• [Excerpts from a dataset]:
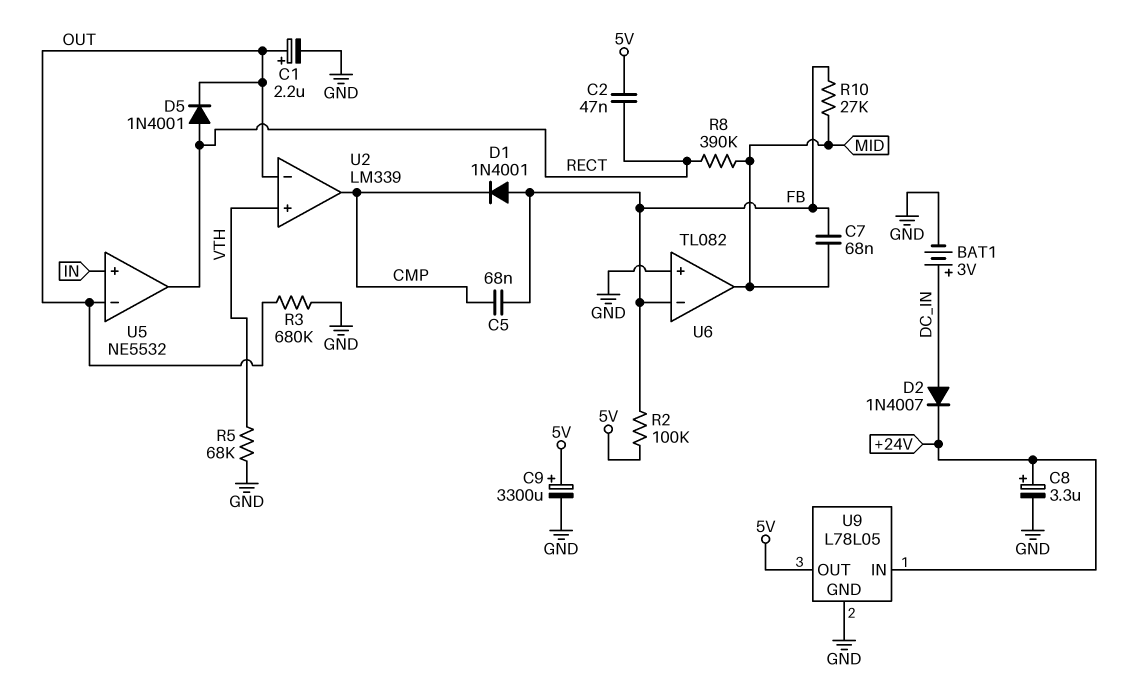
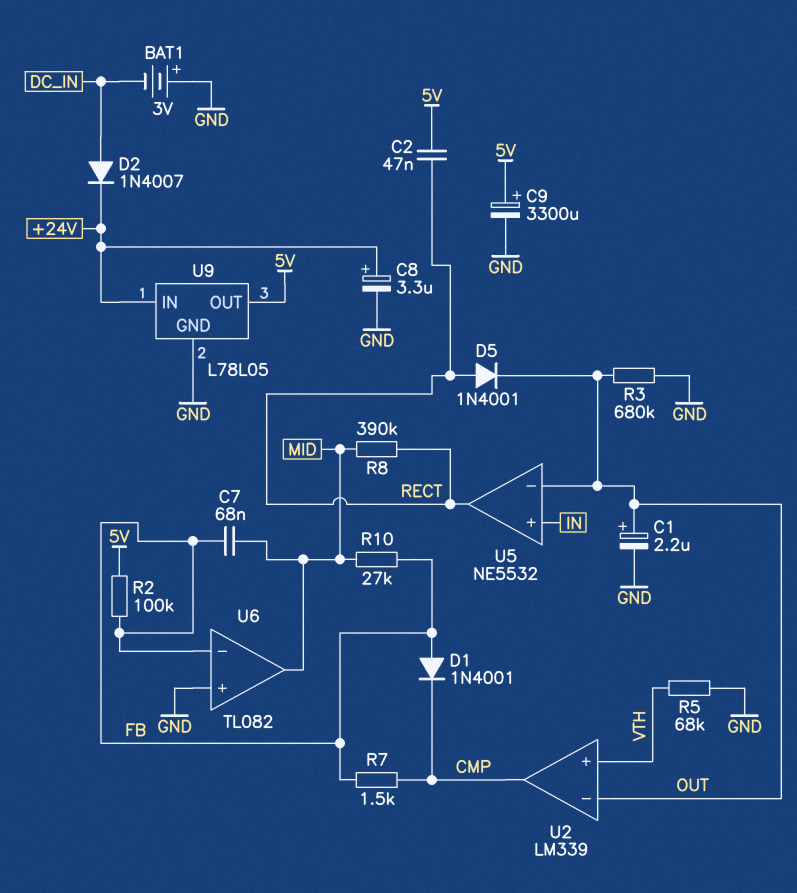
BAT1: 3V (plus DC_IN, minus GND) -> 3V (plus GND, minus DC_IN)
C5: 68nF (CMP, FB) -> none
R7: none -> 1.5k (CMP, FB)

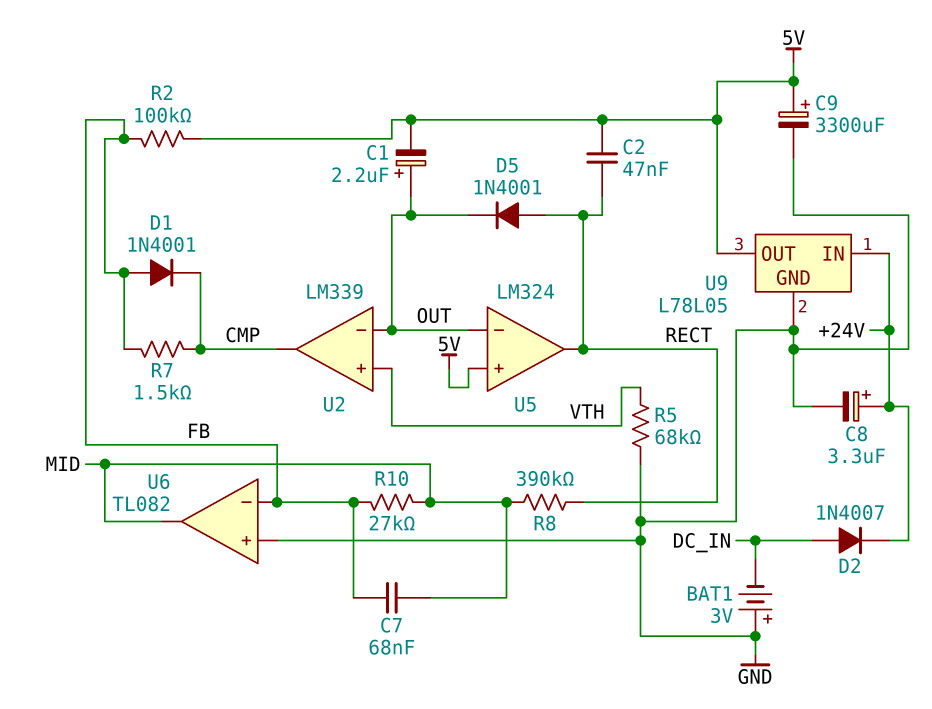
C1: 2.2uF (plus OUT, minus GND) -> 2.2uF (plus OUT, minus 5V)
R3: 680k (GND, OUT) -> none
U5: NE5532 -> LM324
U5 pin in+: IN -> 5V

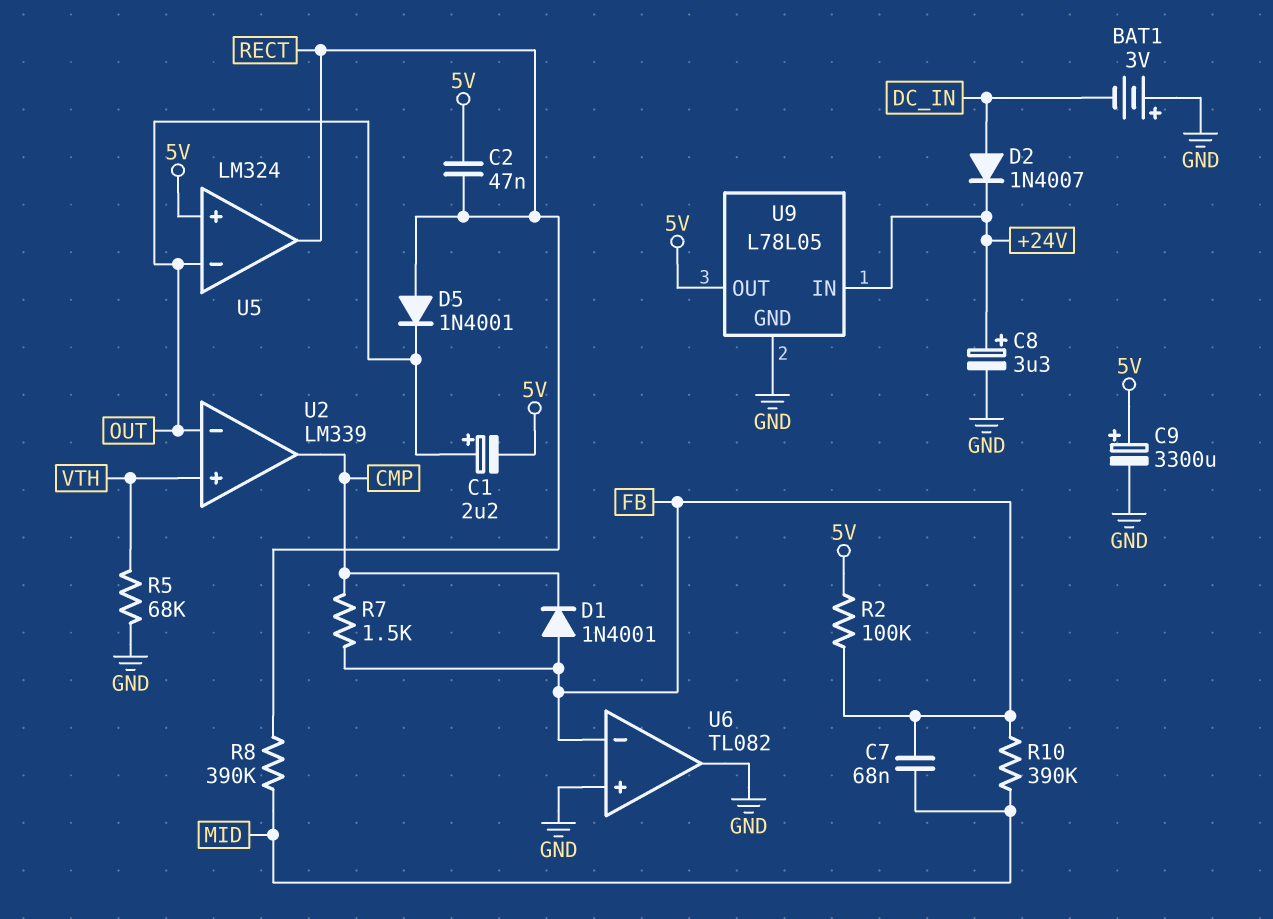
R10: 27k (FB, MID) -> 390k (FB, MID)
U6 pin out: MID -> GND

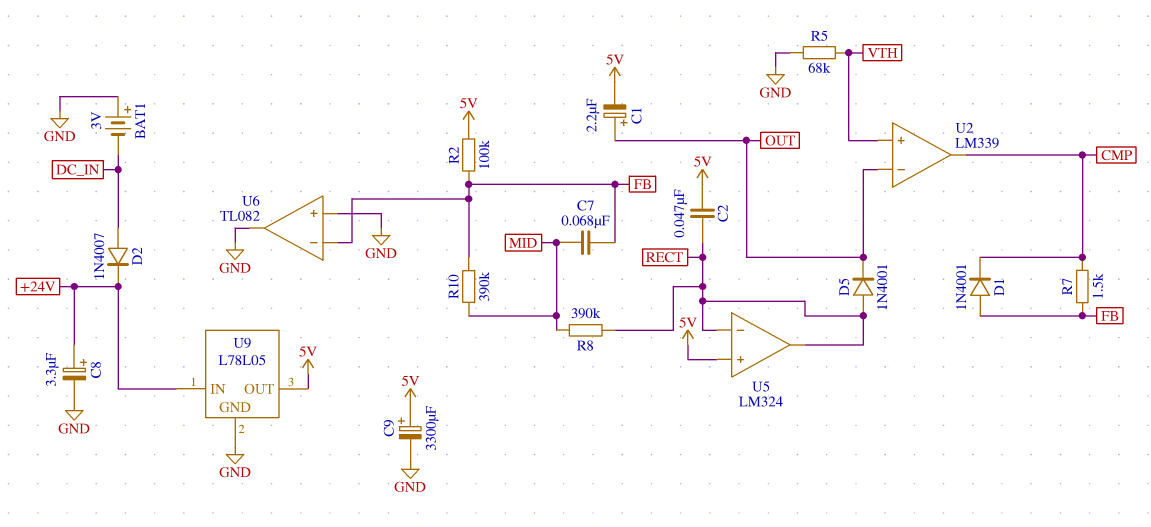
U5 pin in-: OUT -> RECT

• [EXERCISE INSTRUCTIONS]: Look through the data above. Find each line with the string "none" and copy it.

• [PROBLEM SOLUTION]:
C5: 68nF (CMP, FB) -> none
R7: none -> 1.5k (CMP, FB)
R3: 680k (GND, OUT) -> none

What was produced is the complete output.